[[ Information provided, beginning ]]

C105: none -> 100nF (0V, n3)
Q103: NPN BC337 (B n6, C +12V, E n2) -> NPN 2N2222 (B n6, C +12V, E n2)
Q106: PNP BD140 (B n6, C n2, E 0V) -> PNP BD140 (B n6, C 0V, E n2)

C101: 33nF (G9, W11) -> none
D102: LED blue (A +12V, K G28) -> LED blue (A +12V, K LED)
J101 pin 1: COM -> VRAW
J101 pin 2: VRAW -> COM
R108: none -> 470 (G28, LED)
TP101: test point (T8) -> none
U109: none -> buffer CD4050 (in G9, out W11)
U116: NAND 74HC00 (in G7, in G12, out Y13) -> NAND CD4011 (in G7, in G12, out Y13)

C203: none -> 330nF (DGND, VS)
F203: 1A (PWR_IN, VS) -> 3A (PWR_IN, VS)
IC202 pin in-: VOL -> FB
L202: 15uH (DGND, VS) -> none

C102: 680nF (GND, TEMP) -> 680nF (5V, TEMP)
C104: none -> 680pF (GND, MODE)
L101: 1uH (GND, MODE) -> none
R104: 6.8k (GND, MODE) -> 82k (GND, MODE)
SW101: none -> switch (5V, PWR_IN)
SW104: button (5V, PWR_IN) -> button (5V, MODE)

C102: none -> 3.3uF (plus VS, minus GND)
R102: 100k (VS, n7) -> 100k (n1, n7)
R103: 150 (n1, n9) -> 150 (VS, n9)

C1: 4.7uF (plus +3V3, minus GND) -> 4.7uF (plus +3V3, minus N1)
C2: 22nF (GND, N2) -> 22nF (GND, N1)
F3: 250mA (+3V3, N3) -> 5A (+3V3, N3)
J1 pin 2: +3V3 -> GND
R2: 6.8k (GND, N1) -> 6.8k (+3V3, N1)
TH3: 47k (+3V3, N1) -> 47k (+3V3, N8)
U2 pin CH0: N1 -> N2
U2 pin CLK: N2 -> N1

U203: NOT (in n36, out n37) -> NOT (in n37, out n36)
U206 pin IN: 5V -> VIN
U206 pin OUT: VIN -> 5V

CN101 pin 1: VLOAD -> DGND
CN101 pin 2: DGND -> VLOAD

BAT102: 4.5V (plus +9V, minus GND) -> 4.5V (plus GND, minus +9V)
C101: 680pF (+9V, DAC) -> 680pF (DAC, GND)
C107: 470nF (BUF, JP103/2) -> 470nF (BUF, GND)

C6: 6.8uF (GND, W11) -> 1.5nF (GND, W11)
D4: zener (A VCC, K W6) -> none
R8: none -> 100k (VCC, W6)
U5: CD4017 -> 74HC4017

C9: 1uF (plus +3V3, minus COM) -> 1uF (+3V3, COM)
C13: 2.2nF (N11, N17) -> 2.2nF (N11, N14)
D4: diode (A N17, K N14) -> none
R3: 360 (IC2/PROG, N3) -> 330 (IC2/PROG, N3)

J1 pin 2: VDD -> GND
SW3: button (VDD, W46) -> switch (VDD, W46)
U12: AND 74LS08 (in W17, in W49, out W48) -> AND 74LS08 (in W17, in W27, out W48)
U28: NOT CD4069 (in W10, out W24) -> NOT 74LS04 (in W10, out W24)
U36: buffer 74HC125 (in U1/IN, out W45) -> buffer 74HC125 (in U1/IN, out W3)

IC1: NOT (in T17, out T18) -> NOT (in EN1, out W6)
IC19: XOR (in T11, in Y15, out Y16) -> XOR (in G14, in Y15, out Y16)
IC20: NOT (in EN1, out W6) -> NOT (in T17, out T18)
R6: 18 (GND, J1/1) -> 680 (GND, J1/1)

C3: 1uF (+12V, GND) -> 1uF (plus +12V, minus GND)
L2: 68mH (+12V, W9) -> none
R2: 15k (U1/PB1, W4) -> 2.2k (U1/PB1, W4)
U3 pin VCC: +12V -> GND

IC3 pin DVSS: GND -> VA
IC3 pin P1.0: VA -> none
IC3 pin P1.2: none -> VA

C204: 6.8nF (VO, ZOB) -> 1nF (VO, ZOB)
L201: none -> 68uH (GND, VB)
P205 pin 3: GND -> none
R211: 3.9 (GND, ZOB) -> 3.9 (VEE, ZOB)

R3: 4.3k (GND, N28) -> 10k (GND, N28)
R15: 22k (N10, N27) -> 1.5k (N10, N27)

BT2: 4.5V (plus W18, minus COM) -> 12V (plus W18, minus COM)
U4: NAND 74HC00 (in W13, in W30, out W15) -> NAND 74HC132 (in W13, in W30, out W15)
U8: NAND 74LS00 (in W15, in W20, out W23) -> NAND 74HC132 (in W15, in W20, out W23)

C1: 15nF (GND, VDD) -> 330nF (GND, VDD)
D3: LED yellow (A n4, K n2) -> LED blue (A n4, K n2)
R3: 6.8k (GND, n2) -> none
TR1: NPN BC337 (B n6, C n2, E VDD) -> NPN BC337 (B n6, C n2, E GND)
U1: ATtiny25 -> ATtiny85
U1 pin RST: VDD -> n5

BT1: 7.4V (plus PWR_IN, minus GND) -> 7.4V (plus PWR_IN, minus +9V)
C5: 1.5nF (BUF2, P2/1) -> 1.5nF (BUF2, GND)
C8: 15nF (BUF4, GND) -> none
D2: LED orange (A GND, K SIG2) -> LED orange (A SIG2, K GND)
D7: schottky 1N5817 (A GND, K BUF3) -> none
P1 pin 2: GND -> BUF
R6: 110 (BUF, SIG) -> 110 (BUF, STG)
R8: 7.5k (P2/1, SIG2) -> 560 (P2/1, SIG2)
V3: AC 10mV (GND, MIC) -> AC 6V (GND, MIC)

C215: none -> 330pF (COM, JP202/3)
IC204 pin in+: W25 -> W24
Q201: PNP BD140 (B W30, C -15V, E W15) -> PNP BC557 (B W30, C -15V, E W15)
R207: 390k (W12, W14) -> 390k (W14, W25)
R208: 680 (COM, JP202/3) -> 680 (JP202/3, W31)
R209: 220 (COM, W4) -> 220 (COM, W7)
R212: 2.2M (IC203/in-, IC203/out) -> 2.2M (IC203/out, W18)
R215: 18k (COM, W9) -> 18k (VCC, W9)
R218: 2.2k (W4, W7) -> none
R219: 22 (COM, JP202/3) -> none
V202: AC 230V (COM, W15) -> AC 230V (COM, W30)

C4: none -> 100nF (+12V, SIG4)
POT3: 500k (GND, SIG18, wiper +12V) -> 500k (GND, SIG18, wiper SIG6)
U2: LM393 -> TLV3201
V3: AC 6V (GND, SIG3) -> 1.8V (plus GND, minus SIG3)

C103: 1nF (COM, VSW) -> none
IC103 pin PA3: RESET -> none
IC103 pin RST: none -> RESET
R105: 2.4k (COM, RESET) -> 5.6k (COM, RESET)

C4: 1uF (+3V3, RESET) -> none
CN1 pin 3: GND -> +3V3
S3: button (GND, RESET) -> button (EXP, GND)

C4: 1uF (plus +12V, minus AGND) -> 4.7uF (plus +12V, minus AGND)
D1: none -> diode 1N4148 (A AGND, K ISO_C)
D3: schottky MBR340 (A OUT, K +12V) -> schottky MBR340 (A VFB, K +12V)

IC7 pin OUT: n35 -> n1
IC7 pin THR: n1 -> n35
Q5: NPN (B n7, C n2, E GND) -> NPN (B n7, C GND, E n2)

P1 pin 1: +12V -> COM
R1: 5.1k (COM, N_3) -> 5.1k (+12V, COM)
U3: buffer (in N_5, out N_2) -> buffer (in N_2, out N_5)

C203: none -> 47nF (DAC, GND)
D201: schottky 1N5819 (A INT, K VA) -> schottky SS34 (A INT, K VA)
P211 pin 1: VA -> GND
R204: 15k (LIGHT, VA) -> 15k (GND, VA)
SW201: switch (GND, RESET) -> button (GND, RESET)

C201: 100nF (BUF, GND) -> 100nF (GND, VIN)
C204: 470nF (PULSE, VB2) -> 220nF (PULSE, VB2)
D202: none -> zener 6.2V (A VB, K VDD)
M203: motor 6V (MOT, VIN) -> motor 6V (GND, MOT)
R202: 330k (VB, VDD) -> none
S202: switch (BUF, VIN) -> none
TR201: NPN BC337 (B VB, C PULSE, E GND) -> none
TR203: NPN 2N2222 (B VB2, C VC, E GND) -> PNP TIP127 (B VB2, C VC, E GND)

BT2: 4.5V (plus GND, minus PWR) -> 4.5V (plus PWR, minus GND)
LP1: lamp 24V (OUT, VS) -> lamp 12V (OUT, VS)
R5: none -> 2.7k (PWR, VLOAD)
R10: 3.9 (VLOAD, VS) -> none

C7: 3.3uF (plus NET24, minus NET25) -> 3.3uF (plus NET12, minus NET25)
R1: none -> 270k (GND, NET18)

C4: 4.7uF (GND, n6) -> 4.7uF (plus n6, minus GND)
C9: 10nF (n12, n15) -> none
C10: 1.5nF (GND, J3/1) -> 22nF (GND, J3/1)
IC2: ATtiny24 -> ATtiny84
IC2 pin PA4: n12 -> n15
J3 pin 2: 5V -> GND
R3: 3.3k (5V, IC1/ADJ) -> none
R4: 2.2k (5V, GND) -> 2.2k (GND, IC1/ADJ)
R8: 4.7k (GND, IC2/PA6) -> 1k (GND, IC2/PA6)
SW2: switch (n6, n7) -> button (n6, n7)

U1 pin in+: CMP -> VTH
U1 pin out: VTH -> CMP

[[ Information provided, end ]]

* [Brief] Please copy the lines above from the line with "L201: none -> 68uH (GND, VB)" up to and including the line with "R6: 110 (BUF, SIG) -> 110 (BUF, STG)", exactly as written and with nothing else.

* [Solution to the exercise]
L201: none -> 68uH (GND, VB)
P205 pin 3: GND -> none
R211: 3.9 (GND, ZOB) -> 3.9 (VEE, ZOB)

R3: 4.3k (GND, N28) -> 10k (GND, N28)
R15: 22k (N10, N27) -> 1.5k (N10, N27)

BT2: 4.5V (plus W18, minus COM) -> 12V (plus W18, minus COM)
U4: NAND 74HC00 (in W13, in W30, out W15) -> NAND 74HC132 (in W13, in W30, out W15)
U8: NAND 74LS00 (in W15, in W20, out W23) -> NAND 74HC132 (in W15, in W20, out W23)

C1: 15nF (GND, VDD) -> 330nF (GND, VDD)
D3: LED yellow (A n4, K n2) -> LED blue (A n4, K n2)
R3: 6.8k (GND, n2) -> none
TR1: NPN BC337 (B n6, C n2, E VDD) -> NPN BC337 (B n6, C n2, E GND)
U1: ATtiny25 -> ATtiny85
U1 pin RST: VDD -> n5

BT1: 7.4V (plus PWR_IN, minus GND) -> 7.4V (plus PWR_IN, minus +9V)
C5: 1.5nF (BUF2, P2/1) -> 1.5nF (BUF2, GND)
C8: 15nF (BUF4, GND) -> none
D2: LED orange (A GND, K SIG2) -> LED orange (A SIG2, K GND)
D7: schottky 1N5817 (A GND, K BUF3) -> none
P1 pin 2: GND -> BUF
R6: 110 (BUF, SIG) -> 110 (BUF, STG)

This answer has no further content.